[Stored dataset items]
========================================
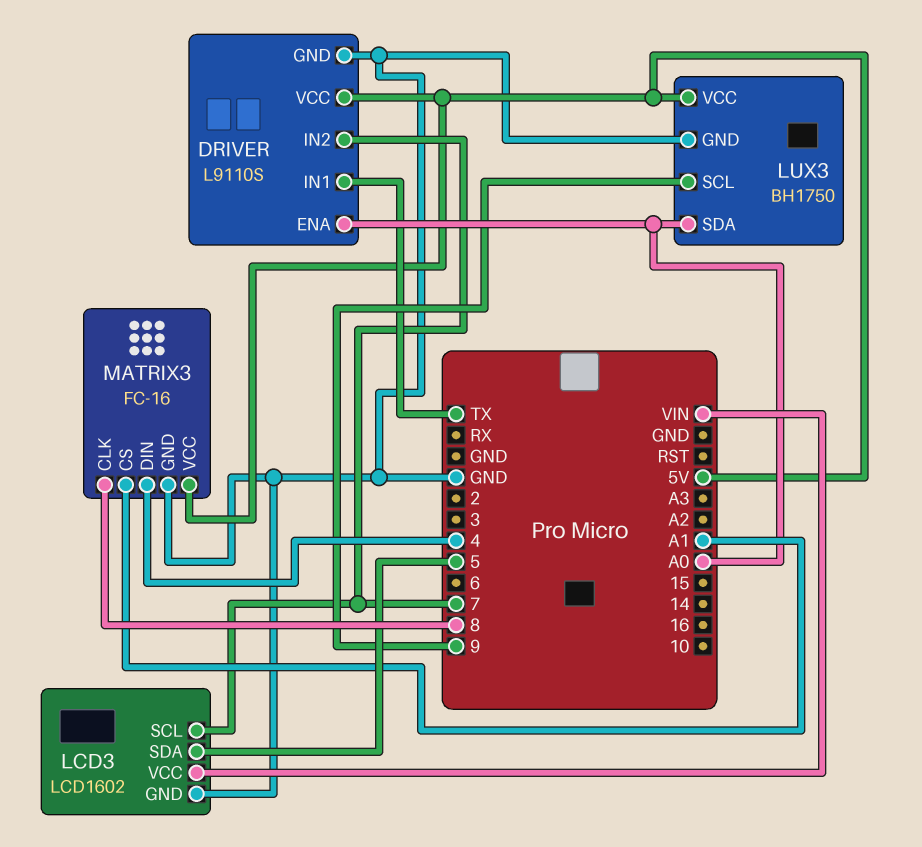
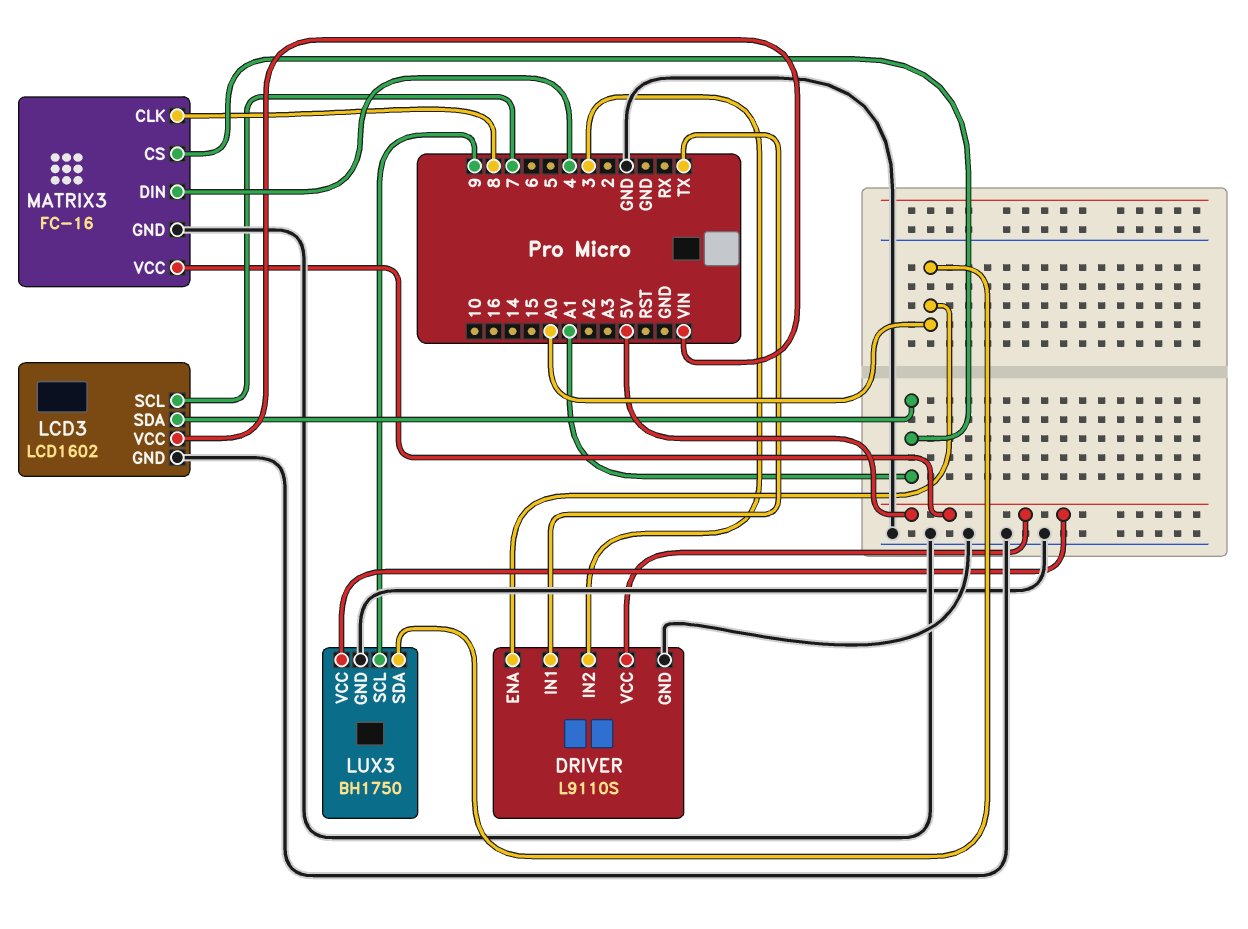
DRIVER pin IN2: 7 -> 3
LCD3 pin SDA: 5 -> A1

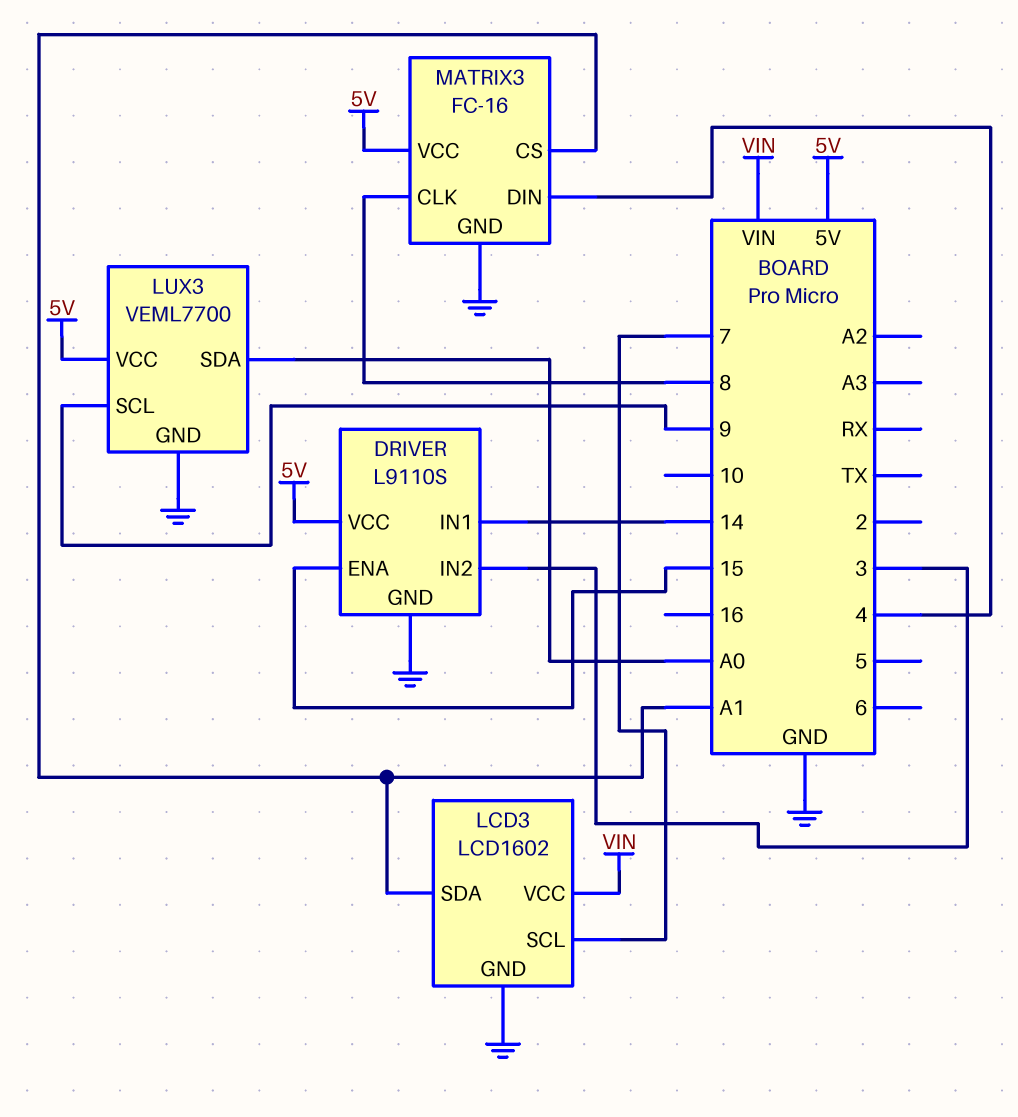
DRIVER pin ENA: A0 -> 15
DRIVER pin IN1: TX -> 14
LUX3: BH1750 -> VEML7700

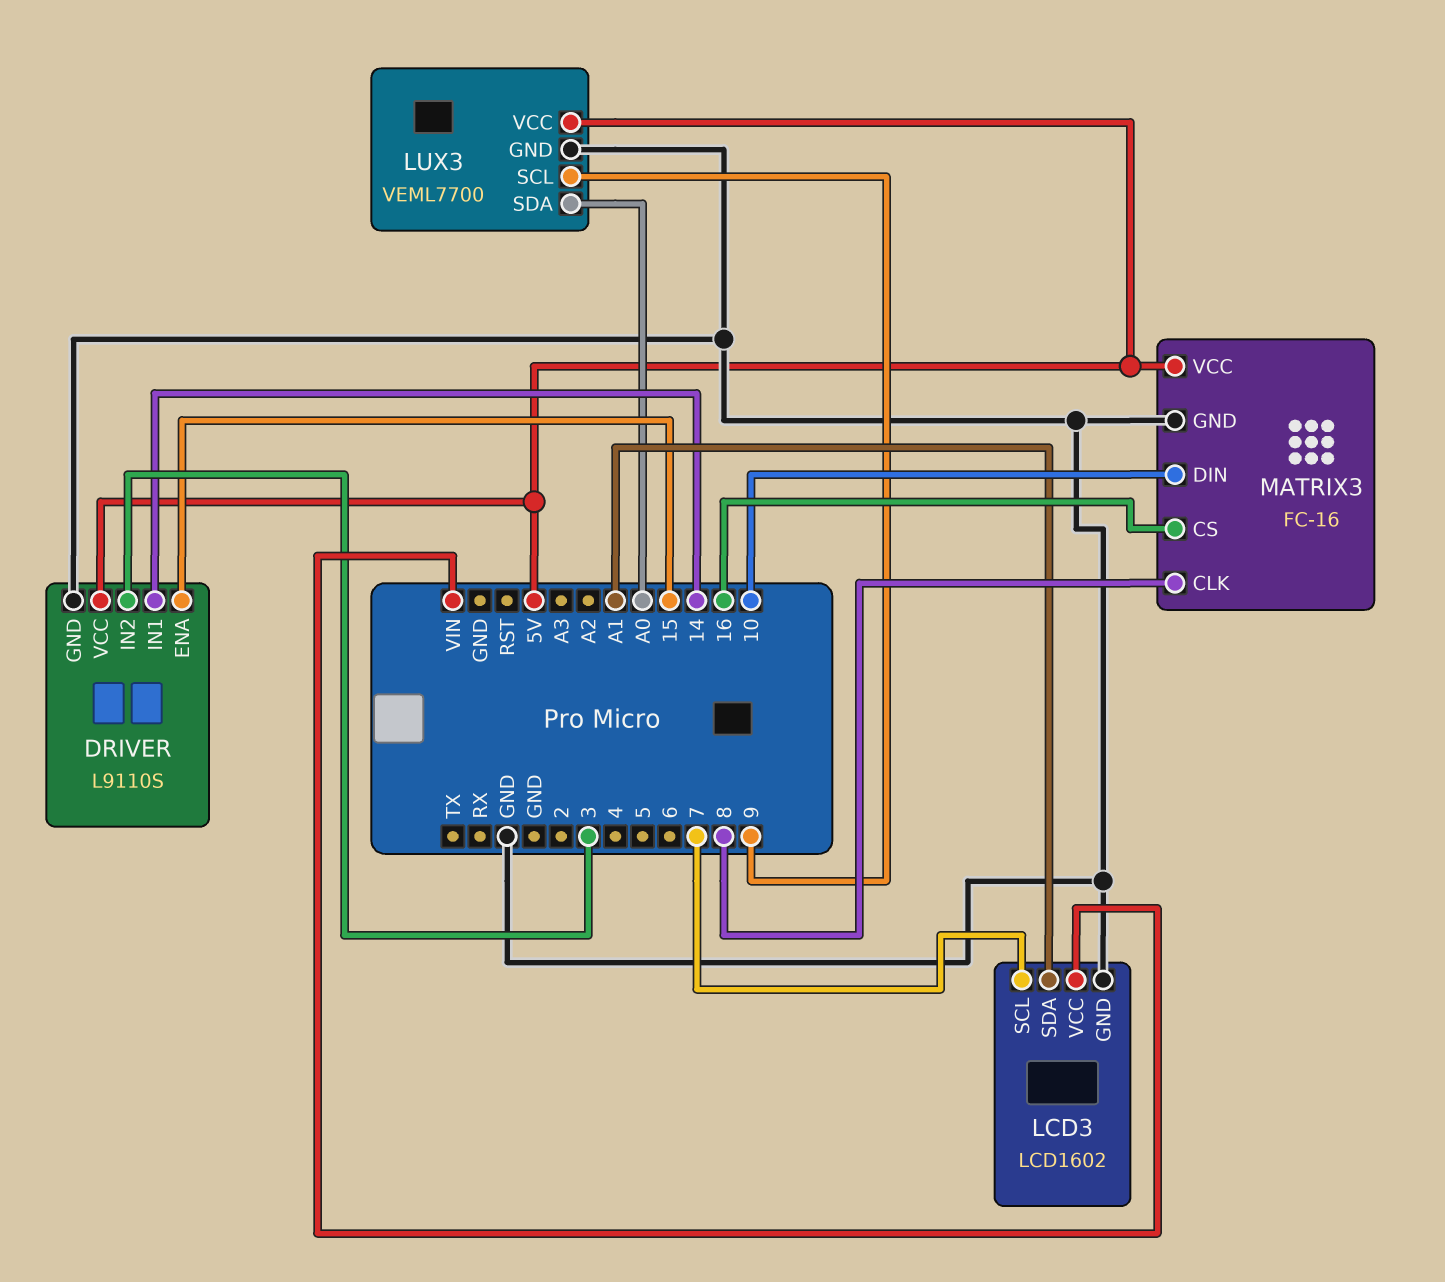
MATRIX3 pin CS: A1 -> 16
MATRIX3 pin DIN: 4 -> 10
========================================
**PROMPT**
Write out all the records exactly, omitting the images.

**PROBLEM SOLUTION**
DRIVER pin IN2: 7 -> 3
LCD3 pin SDA: 5 -> A1

DRIVER pin ENA: A0 -> 15
DRIVER pin IN1: TX -> 14
LUX3: BH1750 -> VEML7700

MATRIX3 pin CS: A1 -> 16
MATRIX3 pin DIN: 4 -> 10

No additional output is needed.